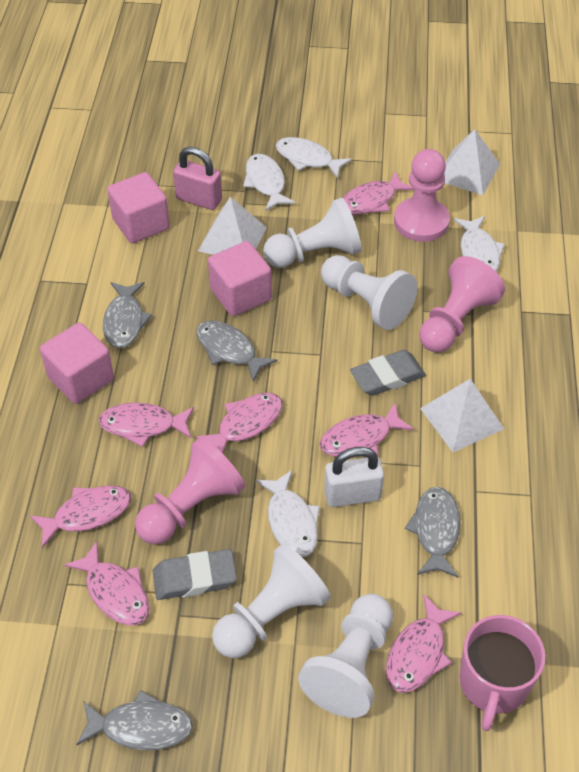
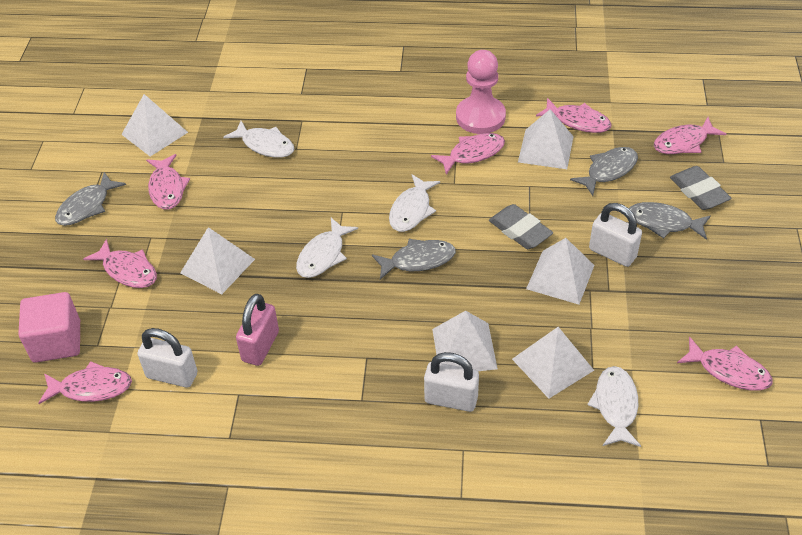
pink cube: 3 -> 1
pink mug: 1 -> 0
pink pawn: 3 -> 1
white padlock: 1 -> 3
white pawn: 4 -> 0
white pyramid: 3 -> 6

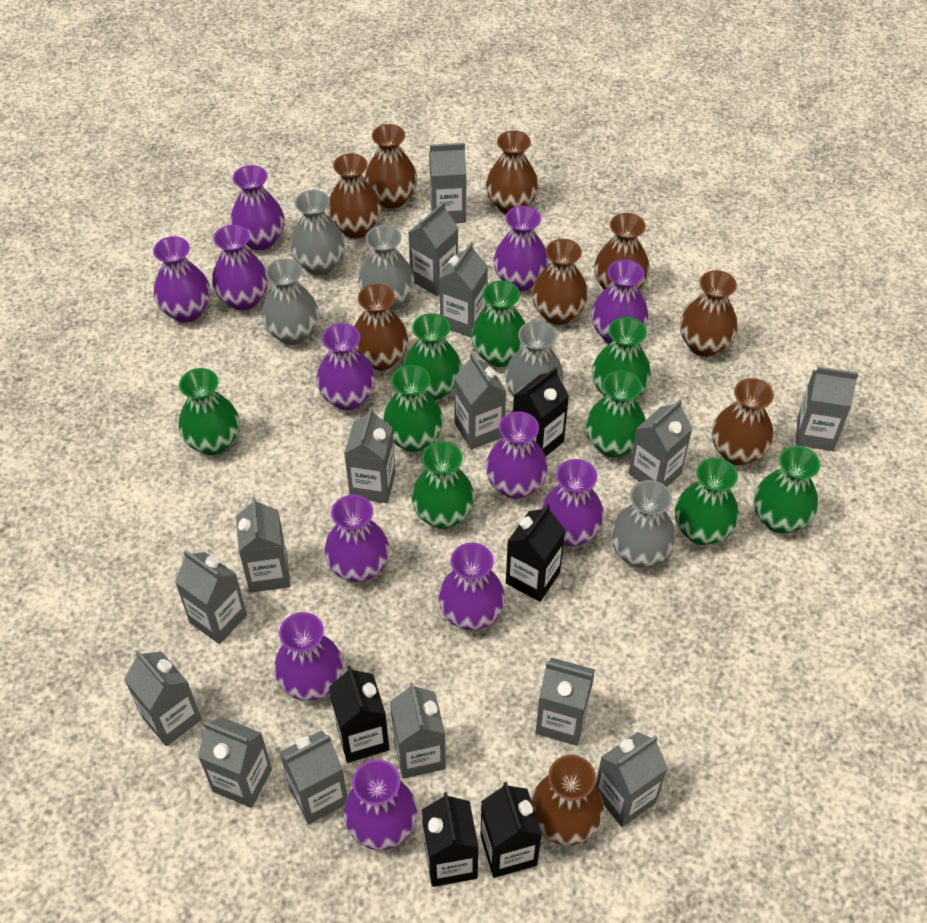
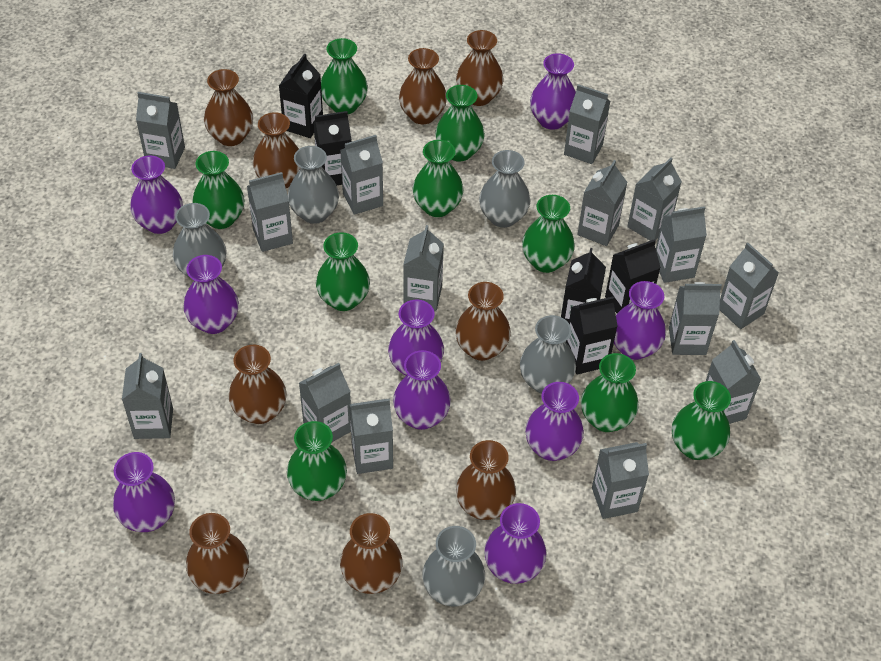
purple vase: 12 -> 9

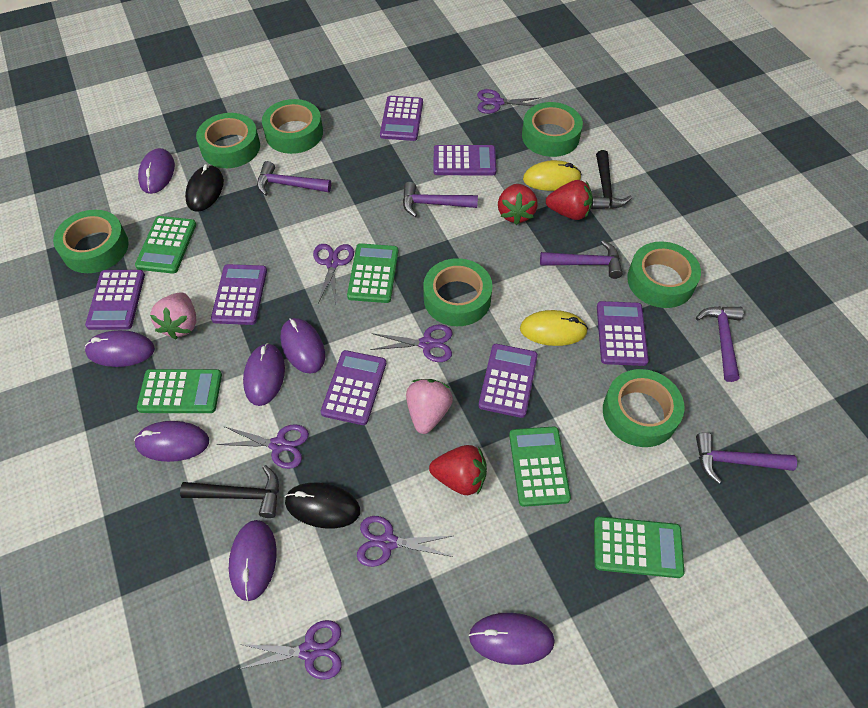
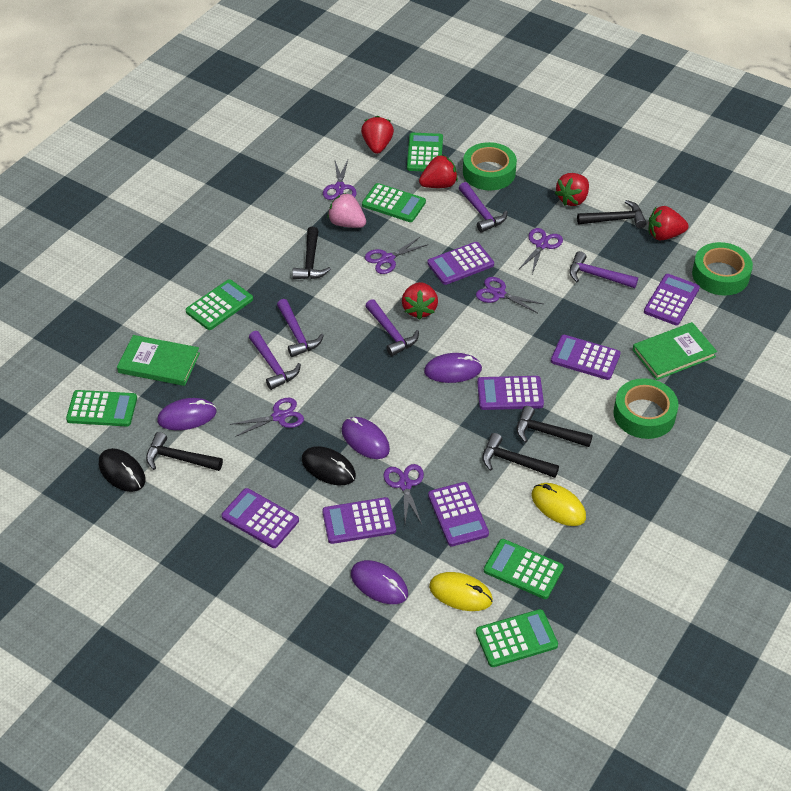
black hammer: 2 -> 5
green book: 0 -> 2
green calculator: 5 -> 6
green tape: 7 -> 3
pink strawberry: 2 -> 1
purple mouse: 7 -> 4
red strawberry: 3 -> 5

**WHAT YOU ARE ASKED TO DO**
The reply should consist only of the line containing "green book: 0 -> 2" and all lines after it in the listing above, reproduced exactly.

**FINAL ANSWER**
green book: 0 -> 2
green calculator: 5 -> 6
green tape: 7 -> 3
pink strawberry: 2 -> 1
purple mouse: 7 -> 4
red strawberry: 3 -> 5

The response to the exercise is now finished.